# [Job item]
Whichever lines include the word "trophy", copy them as they appear in the data.

# [Data listing]
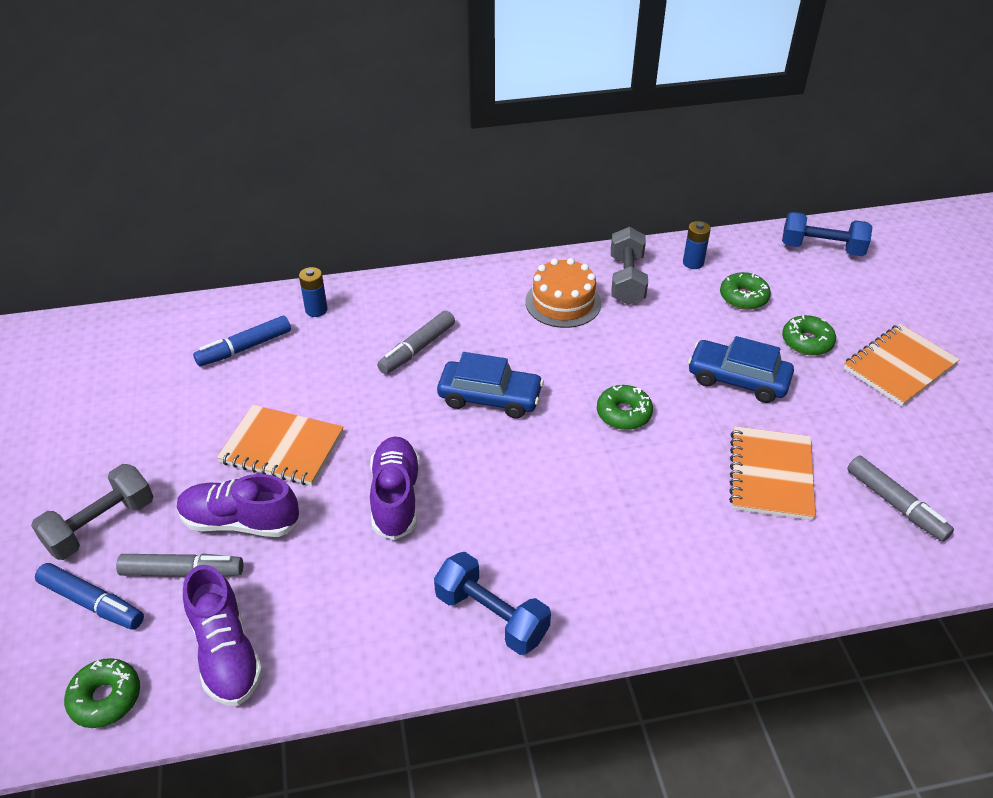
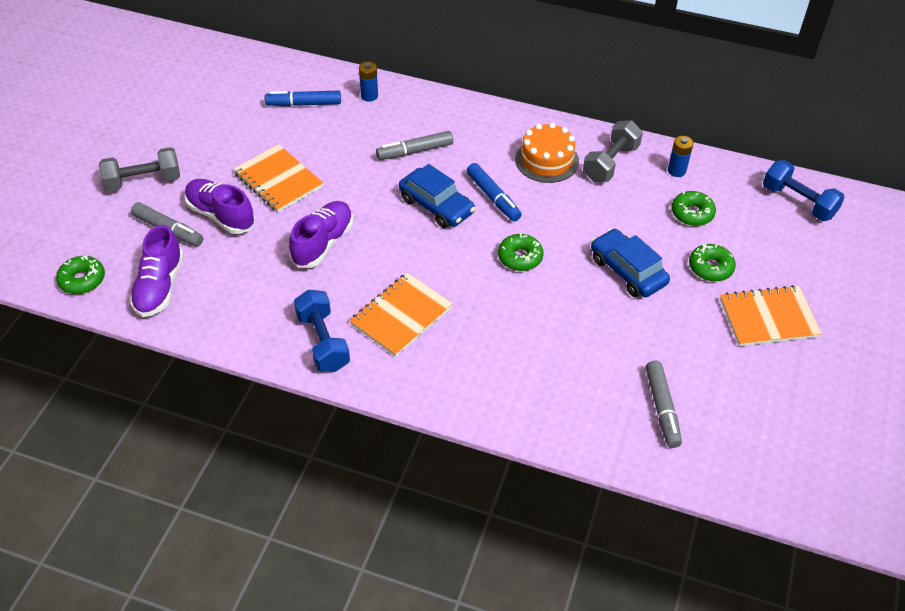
camera: 30 degrees right, 5 degrees up
(92, 603) = (110, 224): blue marker -> blue marker (493, 197)
(770, 475) = (587, 346): orange notebook -> orange notebook (401, 316)

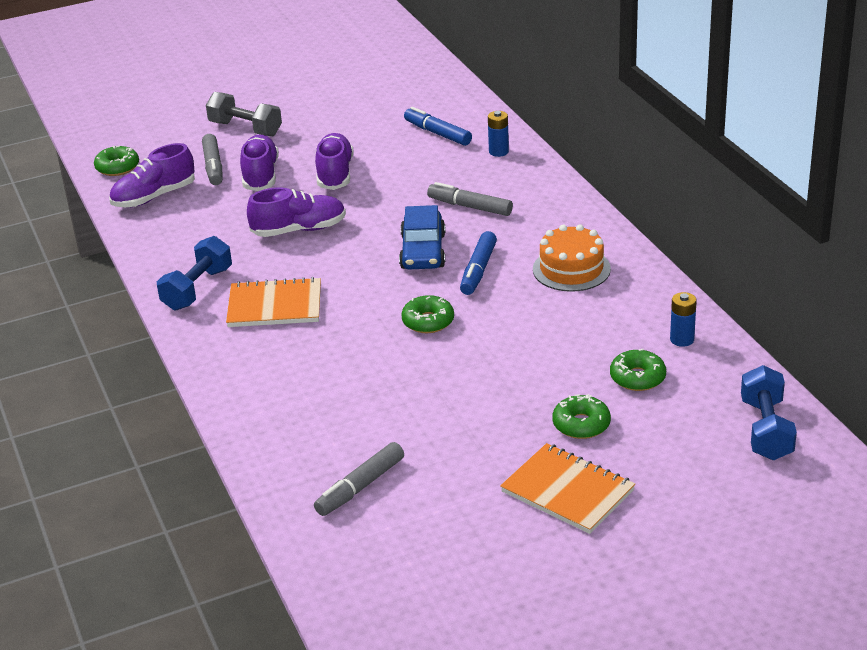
camera: 50 degrees right, 15 degrees down
(278, 180) = (335, 174): orange notebook -> purple shoe
(610, 163) = (627, 301): grey dumbbell -> none
(627, 271) = (501, 382): blue car -> none

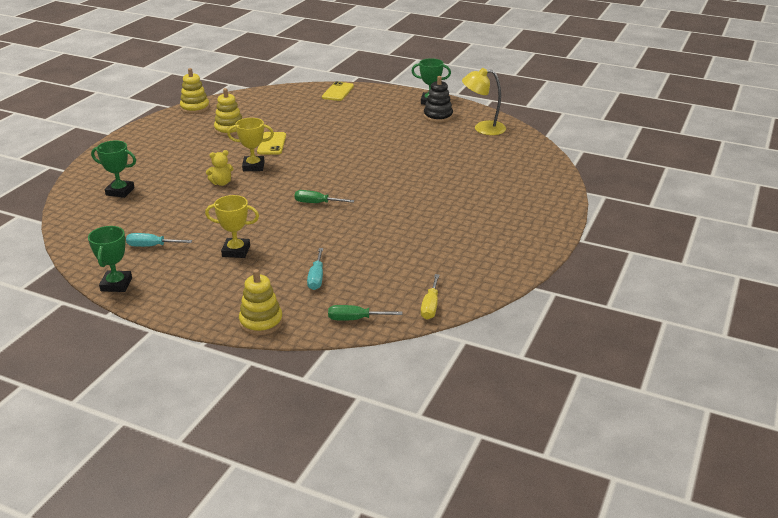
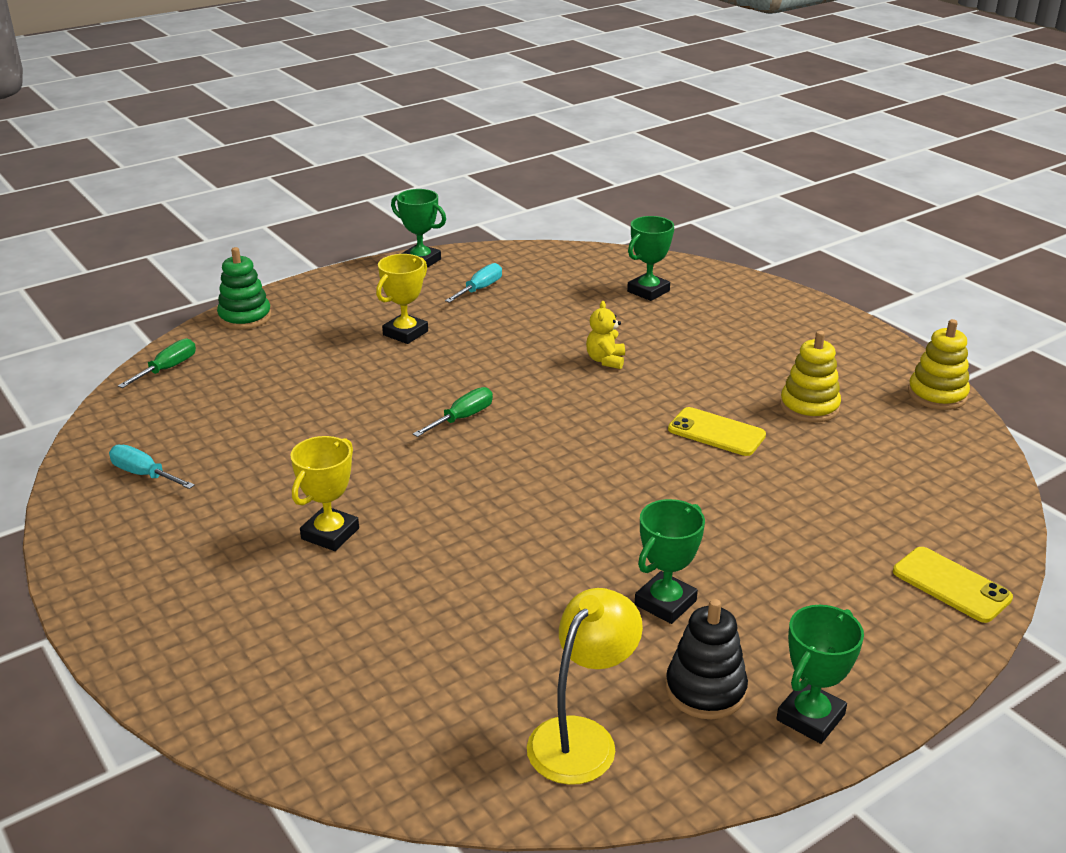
camera: 120 degrees right, 0 degrees up
(253, 166) = (639, 396): yellow trophy -> yellow trophy (330, 534)
(261, 322) = (245, 317): yellow stacking toy -> green stacking toy
(316, 278) = (278, 367): turquoise screwdriver -> turquoise screwdriver (144, 474)
(402, 130) = (665, 603): none -> green trophy
(430, 306) = (114, 423): yellow screwdriver -> none

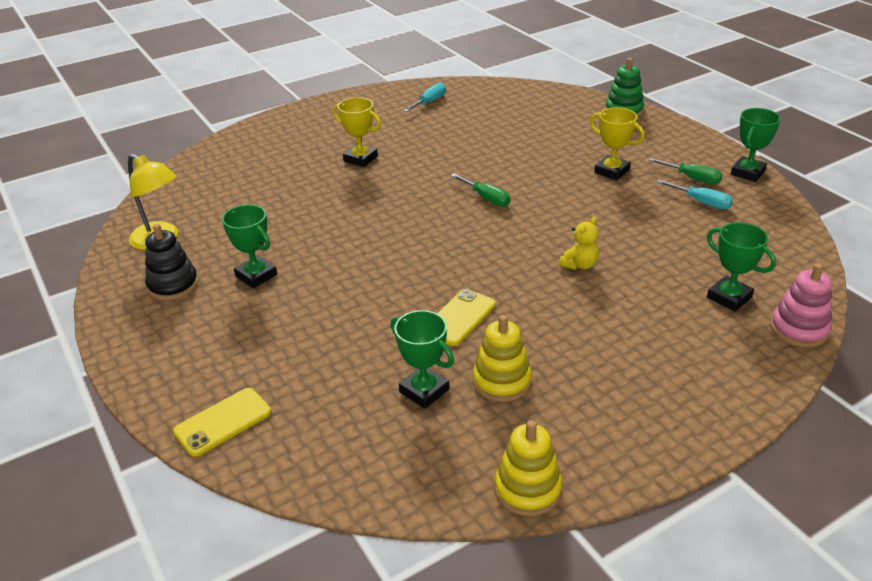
camera: 95 degrees right, 5 degrees up
(168, 369) = (548, 94): green screwdriver -> green screwdriver (692, 178)
(605, 360) = (579, 265): yellow teddy bear -> yellow teddy bear turned 120 degrees clockwise
(687, 268) = (799, 329): none -> pink stacking toy
(810, 717) = (130, 324): green trophy -> green trophy (424, 391)

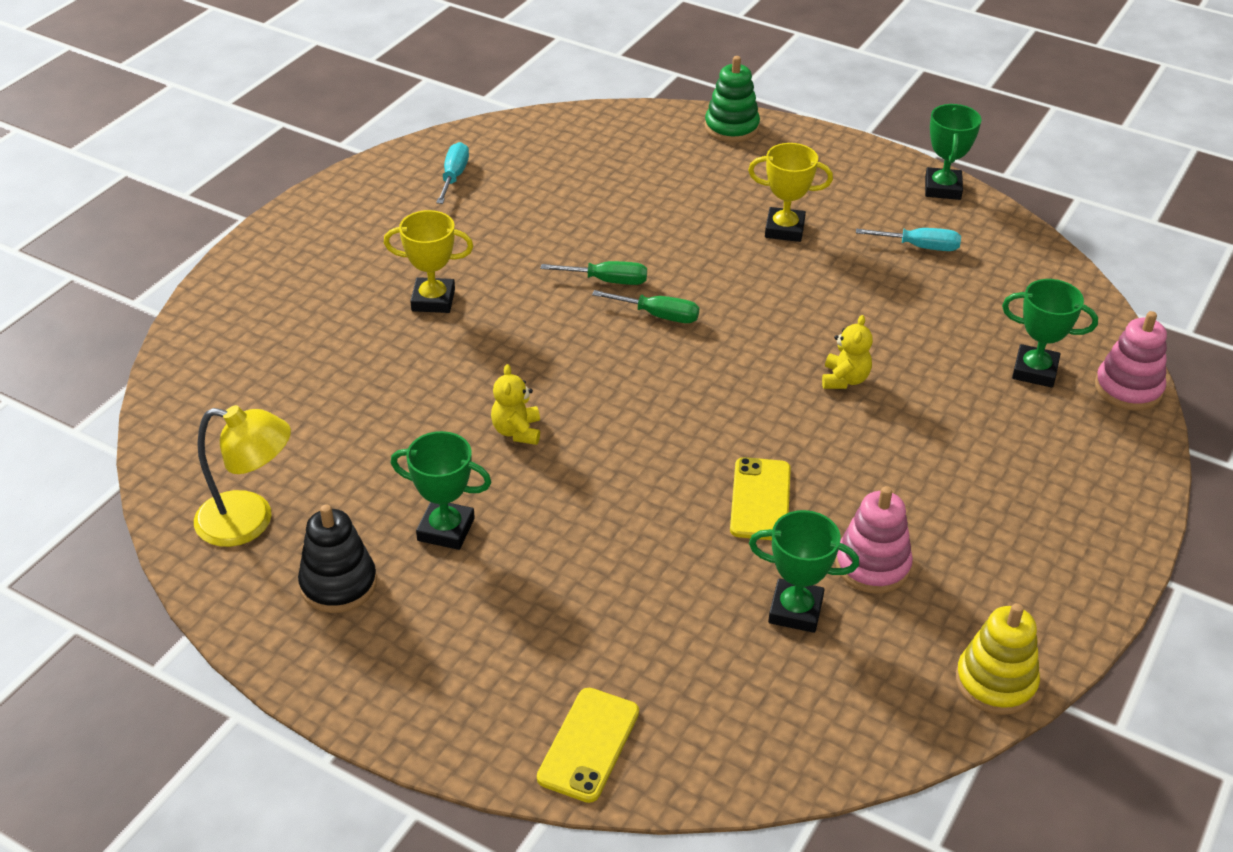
camera: 30 degrees left, 5 degrees up
(344, 236) = (517, 431): none -> yellow teddy bear
(501, 381) = (872, 565): yellow stacking toy -> pink stacking toy
(692, 178) = (886, 214): green screwdriver -> green screwdriver (607, 281)

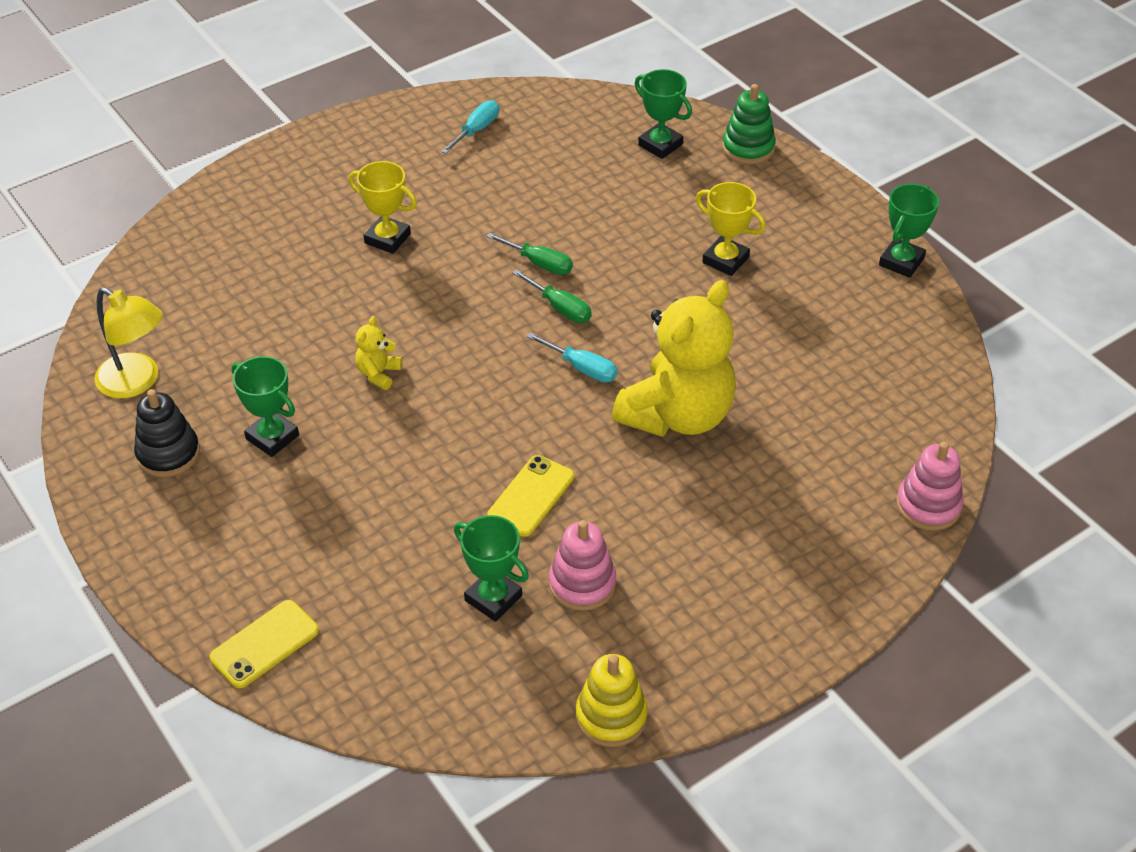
camera: 25 degrees right, 5 degrees up
(844, 379) = (677, 415): yellow teddy bear -> yellow teddy bear, size x2.49
(920, 247) = (836, 313): turquoise screwdriver -> turquoise screwdriver (582, 368)
(1034, 371) = (853, 461): green trophy -> green trophy (660, 145)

# [Finished exercise]
(253, 166) = (639, 396): yellow trophy -> yellow trophy (330, 534)
(402, 130) = (665, 603): none -> green trophy
(810, 717) = (130, 324): green trophy -> green trophy (424, 391)
(1034, 371) = (853, 461): green trophy -> green trophy (660, 145)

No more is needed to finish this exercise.